Nothing but the lines from the one containing "Someone took away the green jam" through the end of the entries below should be set down, each exactly as written.

─── DATASET ENTRIES

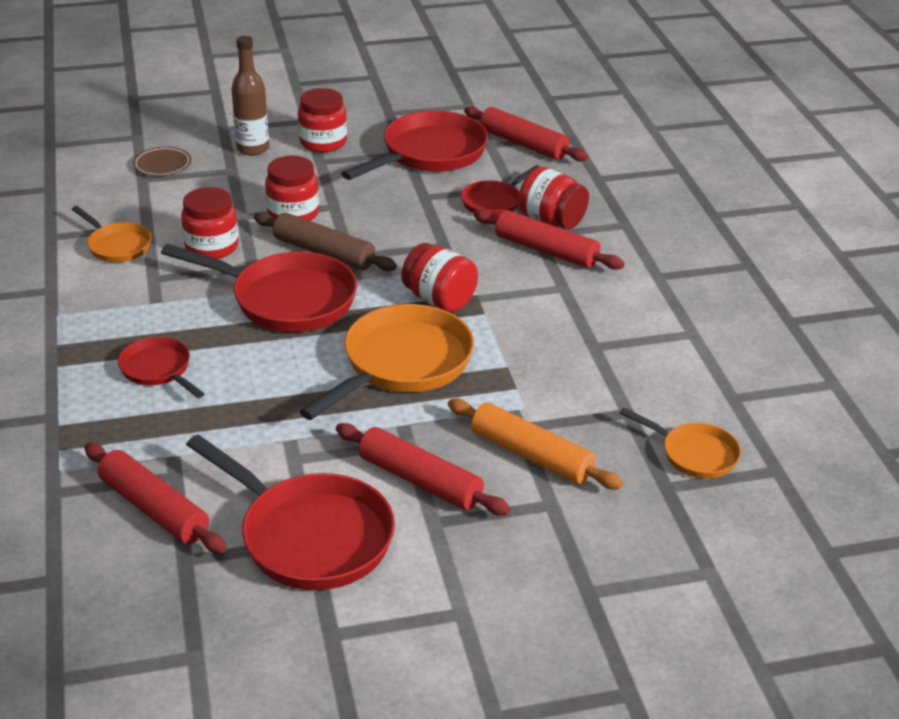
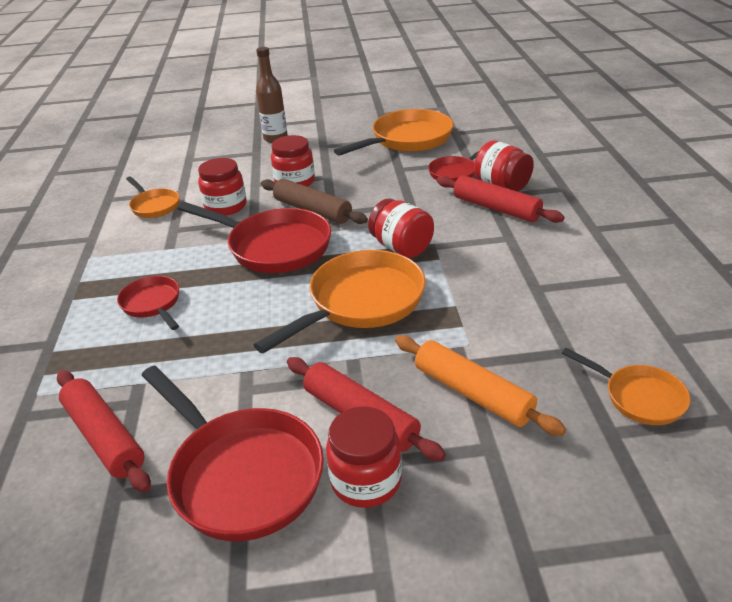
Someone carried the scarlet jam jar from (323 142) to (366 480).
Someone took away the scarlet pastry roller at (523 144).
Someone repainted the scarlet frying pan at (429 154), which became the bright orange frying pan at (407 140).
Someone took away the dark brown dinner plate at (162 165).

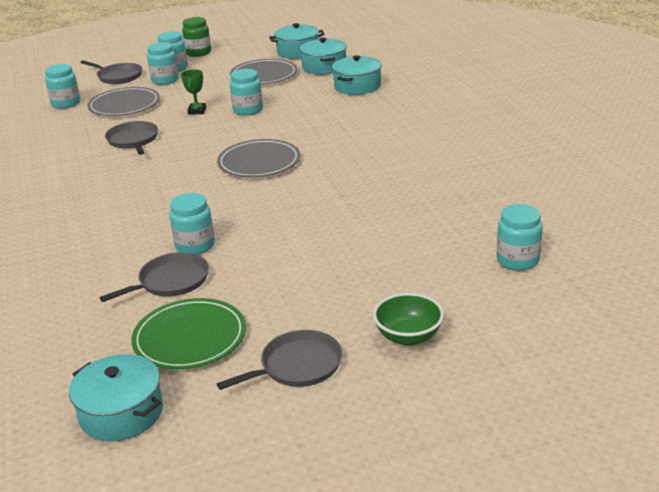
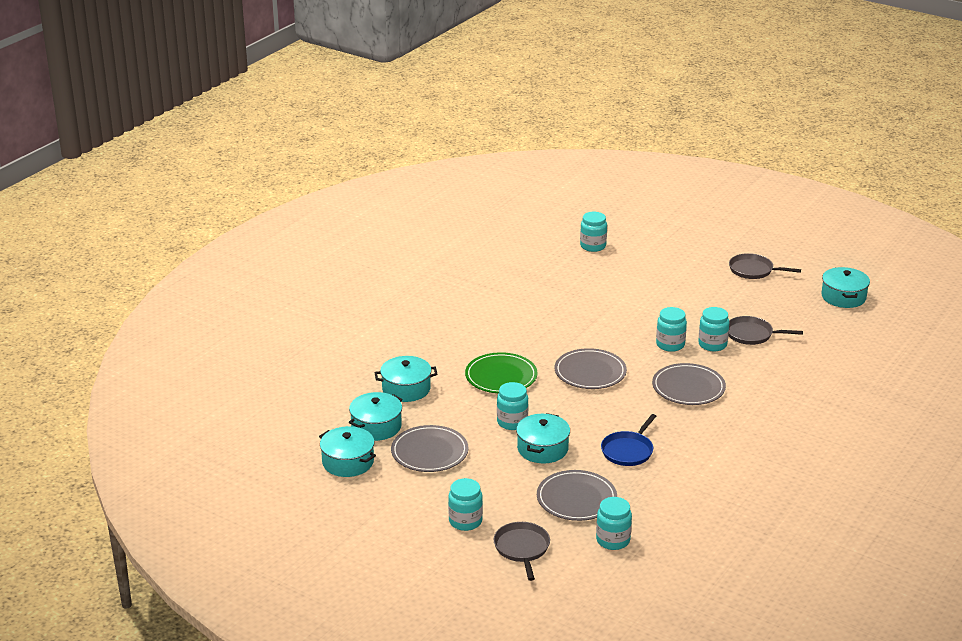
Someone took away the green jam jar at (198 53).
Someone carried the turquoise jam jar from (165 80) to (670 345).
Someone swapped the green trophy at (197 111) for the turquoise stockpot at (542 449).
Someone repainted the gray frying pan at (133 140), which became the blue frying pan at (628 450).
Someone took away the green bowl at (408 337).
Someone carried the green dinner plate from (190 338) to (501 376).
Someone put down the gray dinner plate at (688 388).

──────

• ANSWER SPACE:
Someone took away the green jam jar at (198 53).
Someone carried the turquoise jam jar from (165 80) to (670 345).
Someone swapped the green trophy at (197 111) for the turquoise stockpot at (542 449).
Someone repainted the gray frying pan at (133 140), which became the blue frying pan at (628 450).
Someone took away the green bowl at (408 337).
Someone carried the green dinner plate from (190 338) to (501 376).
Someone put down the gray dinner plate at (688 388).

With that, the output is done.